= WHAT IS EXPECTED =
Pick every line from the data that holds the word "purple".

= DATA TO EXAMINE =
┄┄┄┄┄┄┄┄┄┄

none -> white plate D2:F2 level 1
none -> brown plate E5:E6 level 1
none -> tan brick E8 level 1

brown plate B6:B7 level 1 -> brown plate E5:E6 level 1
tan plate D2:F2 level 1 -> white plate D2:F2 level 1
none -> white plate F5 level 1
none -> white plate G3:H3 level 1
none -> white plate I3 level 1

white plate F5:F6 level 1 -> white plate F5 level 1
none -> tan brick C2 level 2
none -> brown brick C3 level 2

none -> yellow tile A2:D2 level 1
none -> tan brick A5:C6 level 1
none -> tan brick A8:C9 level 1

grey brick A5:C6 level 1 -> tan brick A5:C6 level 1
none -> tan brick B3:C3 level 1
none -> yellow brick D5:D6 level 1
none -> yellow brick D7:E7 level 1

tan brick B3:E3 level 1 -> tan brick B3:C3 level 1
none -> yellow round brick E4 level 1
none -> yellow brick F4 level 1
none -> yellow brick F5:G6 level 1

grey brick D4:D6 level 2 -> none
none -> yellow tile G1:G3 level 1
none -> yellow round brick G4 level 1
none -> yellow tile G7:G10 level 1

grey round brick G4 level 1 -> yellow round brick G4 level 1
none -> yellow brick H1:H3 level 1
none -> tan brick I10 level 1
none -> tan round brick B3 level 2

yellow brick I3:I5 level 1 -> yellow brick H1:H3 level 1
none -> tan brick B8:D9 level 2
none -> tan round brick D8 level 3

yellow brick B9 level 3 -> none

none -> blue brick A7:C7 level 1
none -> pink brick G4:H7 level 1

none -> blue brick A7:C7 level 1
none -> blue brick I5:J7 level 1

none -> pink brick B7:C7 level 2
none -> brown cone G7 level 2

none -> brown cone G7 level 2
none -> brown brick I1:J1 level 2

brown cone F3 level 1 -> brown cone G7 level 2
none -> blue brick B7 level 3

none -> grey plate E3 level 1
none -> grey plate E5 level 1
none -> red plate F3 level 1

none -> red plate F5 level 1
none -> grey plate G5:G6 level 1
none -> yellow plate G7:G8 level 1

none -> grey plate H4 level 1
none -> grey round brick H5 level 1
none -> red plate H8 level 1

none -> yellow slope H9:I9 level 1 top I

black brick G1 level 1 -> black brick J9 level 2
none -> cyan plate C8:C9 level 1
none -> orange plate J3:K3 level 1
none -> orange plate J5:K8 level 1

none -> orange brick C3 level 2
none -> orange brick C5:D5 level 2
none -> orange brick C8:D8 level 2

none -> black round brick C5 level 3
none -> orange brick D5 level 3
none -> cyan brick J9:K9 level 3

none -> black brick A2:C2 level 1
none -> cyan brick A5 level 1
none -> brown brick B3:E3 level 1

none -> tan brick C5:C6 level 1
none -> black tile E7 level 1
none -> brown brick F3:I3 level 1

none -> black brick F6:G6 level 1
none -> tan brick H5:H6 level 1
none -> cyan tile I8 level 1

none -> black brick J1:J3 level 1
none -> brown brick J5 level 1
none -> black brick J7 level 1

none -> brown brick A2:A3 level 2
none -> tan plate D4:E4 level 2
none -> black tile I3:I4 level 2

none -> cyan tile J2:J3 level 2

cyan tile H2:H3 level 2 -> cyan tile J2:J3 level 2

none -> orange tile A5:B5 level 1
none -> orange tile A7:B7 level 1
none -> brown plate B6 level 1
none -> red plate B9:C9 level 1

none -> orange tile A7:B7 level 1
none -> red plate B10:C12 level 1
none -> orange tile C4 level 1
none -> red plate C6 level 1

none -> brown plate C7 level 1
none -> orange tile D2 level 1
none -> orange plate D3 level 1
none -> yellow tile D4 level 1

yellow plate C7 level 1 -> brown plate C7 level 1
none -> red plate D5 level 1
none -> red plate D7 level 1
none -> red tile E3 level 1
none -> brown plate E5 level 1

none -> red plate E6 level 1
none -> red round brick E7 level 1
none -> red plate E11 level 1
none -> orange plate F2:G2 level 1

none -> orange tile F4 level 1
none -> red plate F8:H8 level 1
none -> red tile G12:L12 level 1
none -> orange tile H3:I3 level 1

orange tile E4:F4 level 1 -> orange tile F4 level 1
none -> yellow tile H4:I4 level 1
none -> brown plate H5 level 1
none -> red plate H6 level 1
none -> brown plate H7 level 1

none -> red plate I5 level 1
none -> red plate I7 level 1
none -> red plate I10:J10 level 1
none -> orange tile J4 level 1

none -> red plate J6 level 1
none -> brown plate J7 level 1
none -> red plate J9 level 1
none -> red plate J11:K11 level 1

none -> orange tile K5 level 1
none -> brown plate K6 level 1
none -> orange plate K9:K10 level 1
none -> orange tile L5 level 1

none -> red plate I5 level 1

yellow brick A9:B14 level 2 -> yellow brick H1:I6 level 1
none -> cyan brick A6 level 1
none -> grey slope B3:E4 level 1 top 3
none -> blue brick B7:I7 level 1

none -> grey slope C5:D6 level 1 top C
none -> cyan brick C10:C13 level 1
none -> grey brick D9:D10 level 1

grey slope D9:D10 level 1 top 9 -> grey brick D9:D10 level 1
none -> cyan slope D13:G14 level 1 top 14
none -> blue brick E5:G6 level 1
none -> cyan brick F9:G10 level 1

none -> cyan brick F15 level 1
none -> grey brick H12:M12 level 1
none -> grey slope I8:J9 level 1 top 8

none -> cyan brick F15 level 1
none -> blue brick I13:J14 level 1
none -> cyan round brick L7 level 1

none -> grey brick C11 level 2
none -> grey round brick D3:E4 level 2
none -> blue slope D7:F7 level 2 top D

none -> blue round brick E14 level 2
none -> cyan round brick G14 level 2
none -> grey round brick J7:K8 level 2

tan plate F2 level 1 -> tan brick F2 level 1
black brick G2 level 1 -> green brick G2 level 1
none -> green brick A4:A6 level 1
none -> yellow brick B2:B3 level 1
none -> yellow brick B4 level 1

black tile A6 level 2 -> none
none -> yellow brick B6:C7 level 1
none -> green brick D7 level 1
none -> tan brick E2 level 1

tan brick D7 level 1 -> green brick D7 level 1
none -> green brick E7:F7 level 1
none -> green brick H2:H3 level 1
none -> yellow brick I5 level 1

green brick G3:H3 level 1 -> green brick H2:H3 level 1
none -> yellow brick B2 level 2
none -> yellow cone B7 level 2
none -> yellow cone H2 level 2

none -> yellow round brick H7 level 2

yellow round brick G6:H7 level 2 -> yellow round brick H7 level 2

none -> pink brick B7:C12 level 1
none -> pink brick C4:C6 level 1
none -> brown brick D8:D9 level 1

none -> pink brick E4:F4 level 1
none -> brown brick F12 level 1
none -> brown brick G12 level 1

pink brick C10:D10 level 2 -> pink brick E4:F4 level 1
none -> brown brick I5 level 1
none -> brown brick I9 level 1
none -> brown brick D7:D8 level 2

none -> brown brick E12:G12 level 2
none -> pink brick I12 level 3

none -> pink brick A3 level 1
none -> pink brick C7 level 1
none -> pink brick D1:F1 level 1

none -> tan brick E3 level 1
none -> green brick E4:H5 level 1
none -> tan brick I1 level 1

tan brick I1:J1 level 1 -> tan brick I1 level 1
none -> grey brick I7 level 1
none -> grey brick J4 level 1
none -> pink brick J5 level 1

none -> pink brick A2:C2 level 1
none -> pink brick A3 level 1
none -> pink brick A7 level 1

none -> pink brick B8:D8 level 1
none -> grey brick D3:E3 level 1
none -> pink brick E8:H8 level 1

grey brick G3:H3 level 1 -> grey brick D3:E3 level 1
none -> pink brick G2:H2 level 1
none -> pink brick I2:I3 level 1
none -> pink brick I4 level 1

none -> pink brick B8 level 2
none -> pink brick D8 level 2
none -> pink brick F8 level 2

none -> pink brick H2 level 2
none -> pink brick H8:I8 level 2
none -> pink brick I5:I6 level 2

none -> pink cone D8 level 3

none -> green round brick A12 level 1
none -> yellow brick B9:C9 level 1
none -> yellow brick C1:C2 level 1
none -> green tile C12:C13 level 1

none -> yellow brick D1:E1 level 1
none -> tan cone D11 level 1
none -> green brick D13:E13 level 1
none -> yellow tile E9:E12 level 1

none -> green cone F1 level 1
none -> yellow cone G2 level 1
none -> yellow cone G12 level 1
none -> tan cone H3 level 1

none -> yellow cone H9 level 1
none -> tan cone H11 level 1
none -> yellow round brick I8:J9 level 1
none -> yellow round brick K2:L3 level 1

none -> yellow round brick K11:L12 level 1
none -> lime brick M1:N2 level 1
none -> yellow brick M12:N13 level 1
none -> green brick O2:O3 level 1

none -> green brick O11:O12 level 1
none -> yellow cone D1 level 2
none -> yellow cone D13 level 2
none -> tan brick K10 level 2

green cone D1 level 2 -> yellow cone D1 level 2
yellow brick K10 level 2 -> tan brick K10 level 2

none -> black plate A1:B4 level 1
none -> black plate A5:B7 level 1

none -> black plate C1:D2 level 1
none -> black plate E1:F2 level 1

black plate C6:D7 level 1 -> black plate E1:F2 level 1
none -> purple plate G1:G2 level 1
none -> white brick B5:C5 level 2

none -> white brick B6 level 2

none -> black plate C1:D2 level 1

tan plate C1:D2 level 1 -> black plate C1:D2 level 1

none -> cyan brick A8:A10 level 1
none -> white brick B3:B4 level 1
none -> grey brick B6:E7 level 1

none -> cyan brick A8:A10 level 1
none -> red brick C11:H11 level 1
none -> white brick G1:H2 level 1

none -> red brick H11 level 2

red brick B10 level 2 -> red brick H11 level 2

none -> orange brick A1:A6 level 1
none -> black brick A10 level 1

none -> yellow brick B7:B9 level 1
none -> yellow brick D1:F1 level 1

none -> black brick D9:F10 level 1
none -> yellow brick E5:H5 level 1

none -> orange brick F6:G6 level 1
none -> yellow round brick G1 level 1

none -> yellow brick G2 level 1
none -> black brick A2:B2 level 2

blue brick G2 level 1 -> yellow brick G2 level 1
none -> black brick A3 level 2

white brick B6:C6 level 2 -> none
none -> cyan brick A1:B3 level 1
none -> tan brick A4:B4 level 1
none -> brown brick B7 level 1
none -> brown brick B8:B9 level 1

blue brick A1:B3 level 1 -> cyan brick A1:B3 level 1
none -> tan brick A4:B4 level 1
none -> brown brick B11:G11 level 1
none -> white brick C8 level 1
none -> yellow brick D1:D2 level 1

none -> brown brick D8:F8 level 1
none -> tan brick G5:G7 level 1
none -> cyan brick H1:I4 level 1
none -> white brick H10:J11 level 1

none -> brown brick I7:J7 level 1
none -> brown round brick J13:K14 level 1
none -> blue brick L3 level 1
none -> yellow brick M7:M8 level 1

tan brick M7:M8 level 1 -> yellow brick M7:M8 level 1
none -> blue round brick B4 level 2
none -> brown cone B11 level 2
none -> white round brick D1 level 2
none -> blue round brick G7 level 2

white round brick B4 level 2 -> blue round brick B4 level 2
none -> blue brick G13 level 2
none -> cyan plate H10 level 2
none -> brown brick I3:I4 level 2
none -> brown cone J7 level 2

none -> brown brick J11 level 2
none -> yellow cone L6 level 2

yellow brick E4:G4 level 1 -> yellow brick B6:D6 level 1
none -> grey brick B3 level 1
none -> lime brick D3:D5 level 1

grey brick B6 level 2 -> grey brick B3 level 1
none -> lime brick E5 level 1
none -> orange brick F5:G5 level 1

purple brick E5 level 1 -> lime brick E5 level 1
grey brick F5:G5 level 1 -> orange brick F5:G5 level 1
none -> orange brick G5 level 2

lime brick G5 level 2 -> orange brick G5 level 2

┄┄┄┄┄┄┄┄┄┄

= OUTPUT BELOW =
none -> purple plate G1:G2 level 1
purple brick E5 level 1 -> lime brick E5 level 1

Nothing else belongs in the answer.